(Entries supplied)

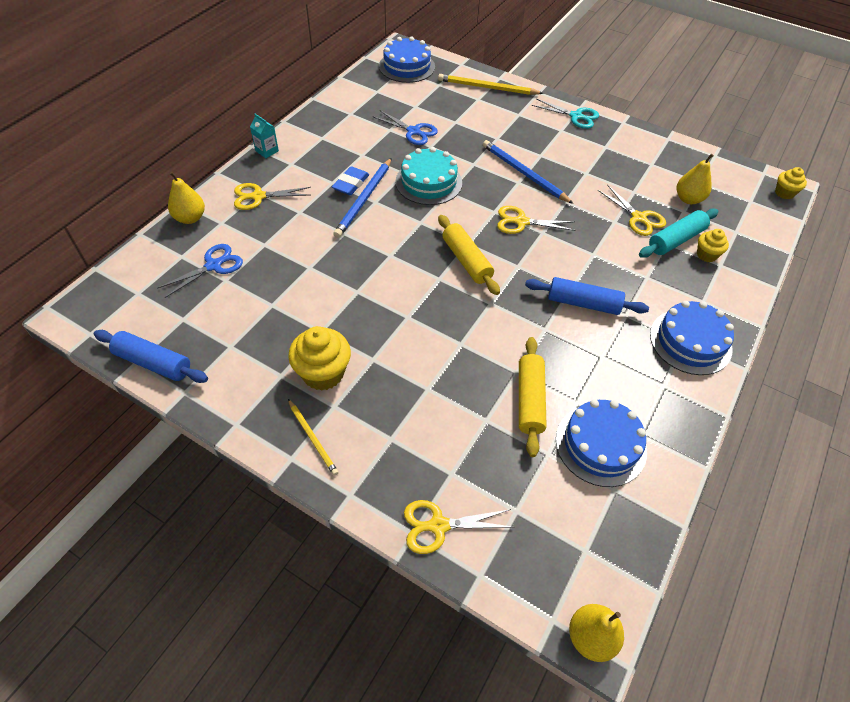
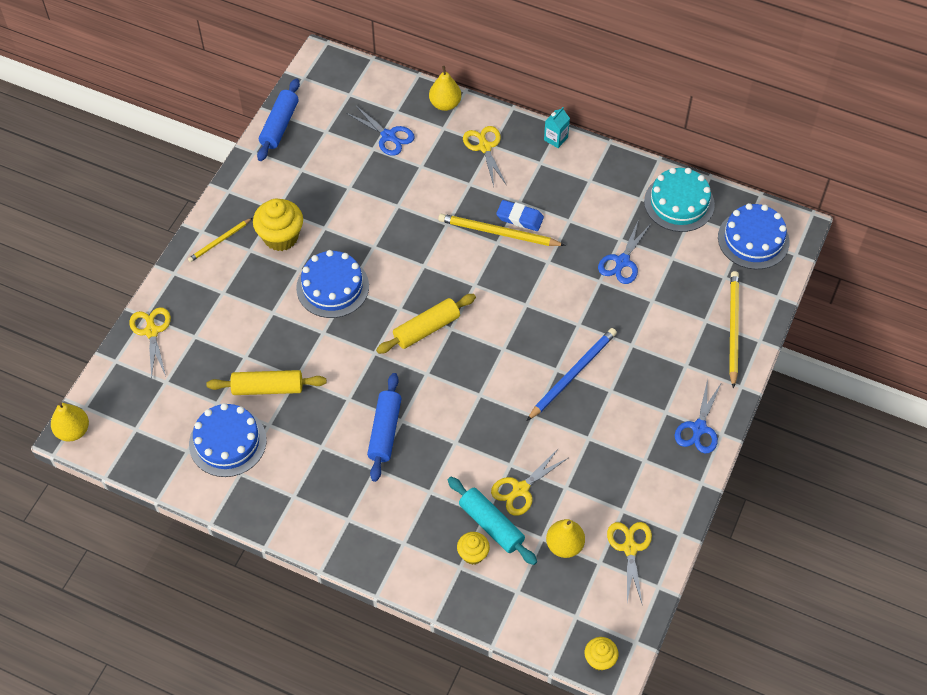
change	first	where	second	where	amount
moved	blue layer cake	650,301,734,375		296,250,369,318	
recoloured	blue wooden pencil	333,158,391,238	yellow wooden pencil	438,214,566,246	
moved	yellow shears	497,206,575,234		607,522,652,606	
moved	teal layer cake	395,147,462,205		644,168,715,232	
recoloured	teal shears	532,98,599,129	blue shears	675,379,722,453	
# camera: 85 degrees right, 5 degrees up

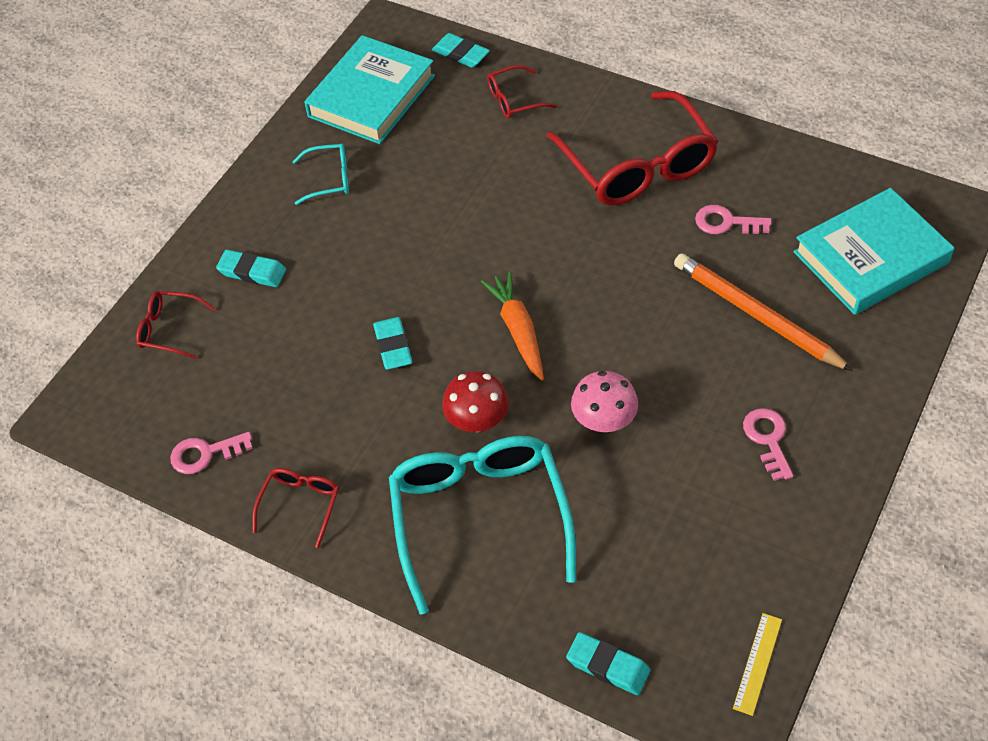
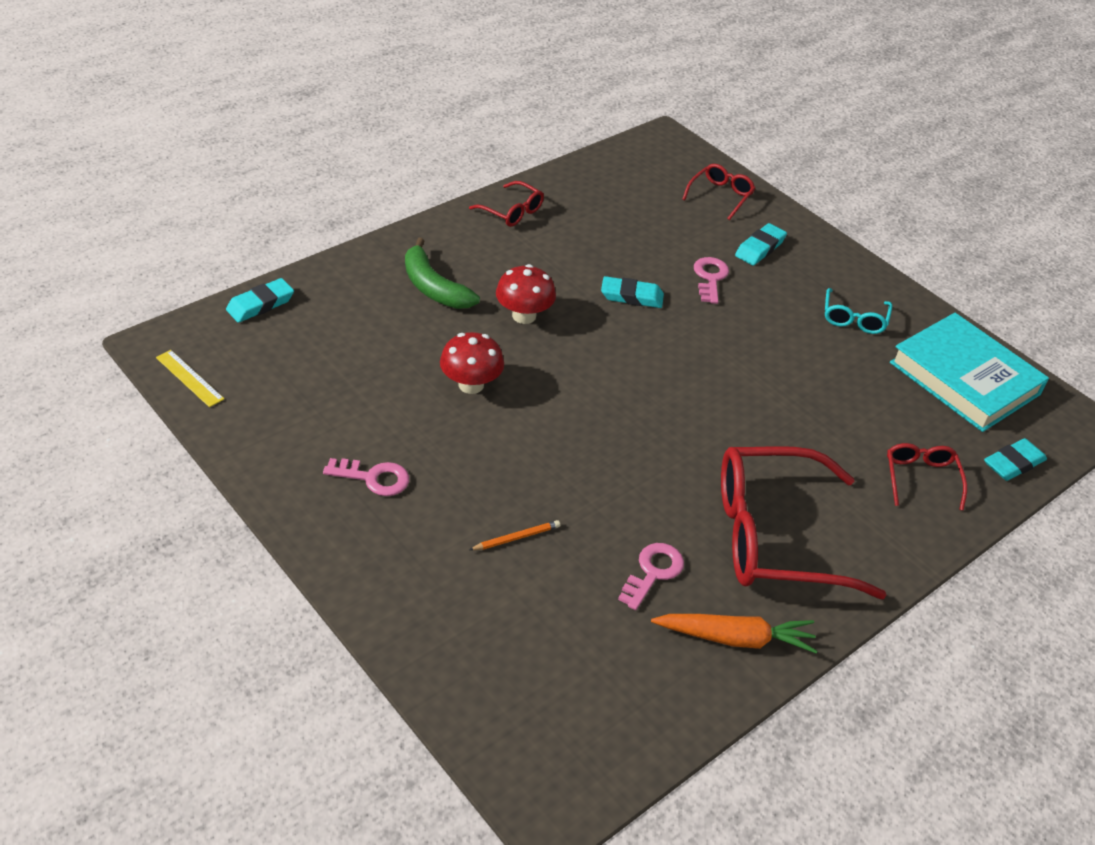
change	first	where	second	where	amount
replaced	teal glasses	389,436,576,615	emerald banana	405,238,480,309	
recoloured	pink fungus	571,371,638,432	red fungus	440,332,504,394	
resized	orange wooden pencil	674,254,853,371		469,520,560,550	x0.41
moved	orange toy carrot	481,272,544,381		651,614,817,653	
moved	pink key	170,432,253,474		694,257,729,304	
removed	teal hardback	794,188,954,315			
# camera: 105 degrees right, 10 degrees down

(End Entries supplied)

Brief: Among the lines above, find each one containing the string "blue" and copy it.

Task answer:
moved	blue layer cake	650,301,734,375		296,250,369,318	
recoloured	blue wooden pencil	333,158,391,238	yellow wooden pencil	438,214,566,246	
recoloured	teal shears	532,98,599,129	blue shears	675,379,722,453	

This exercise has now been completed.